Source information:
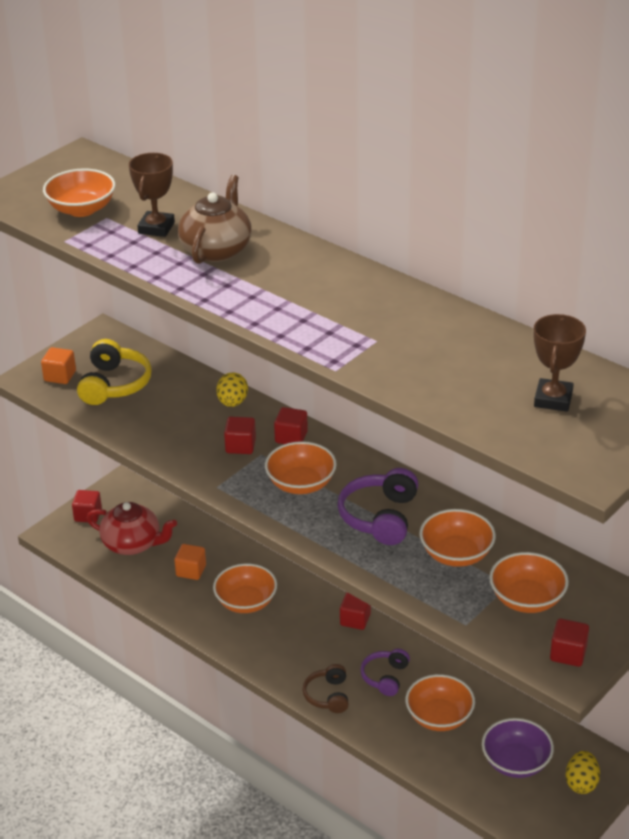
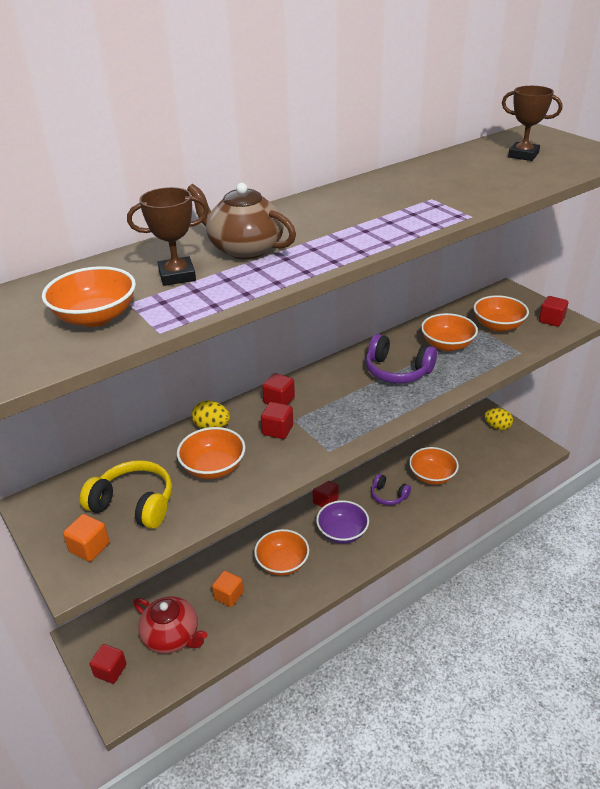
camera: 75 degrees left, 0 degrees up
red teapot [87,502,177,555] -> red teapot turned 90 degrees clockwise [133,596,208,654]
brown trophy [129,153,175,237] -> brown trophy turned 45 degrees counterclockwise [127,187,209,286]
orange bowl [265,441,337,494] -> orange bowl moved to [177,427,245,479]
brown headphones [302,664,349,713] -> none
purple bowl [482,718,554,778] -> purple bowl moved to [316,500,369,544]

Your objective: How many lines of these entries contain "degrees"? Answer with the number and nothing else.

Response for this exercise: 3